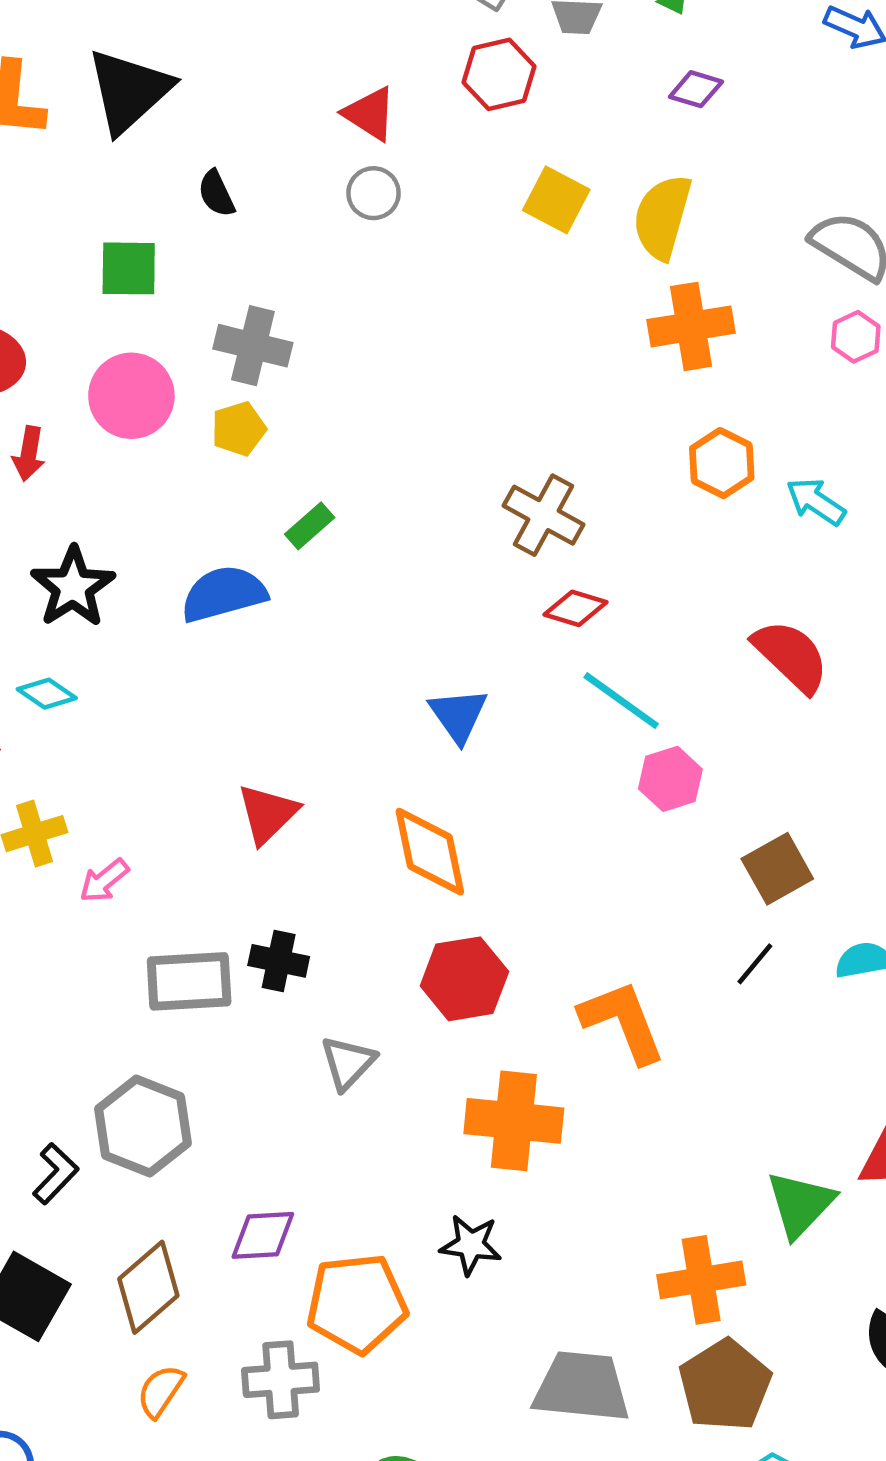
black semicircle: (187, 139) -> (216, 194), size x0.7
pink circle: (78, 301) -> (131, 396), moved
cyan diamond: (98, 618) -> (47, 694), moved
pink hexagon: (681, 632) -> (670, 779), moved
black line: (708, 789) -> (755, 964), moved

********

Search the listing for "moved" and show every line where it occurs.

◆ **EXPECTED OUTPUT**:
pink circle: (78, 301) -> (131, 396), moved
cyan diamond: (98, 618) -> (47, 694), moved
pink hexagon: (681, 632) -> (670, 779), moved
black line: (708, 789) -> (755, 964), moved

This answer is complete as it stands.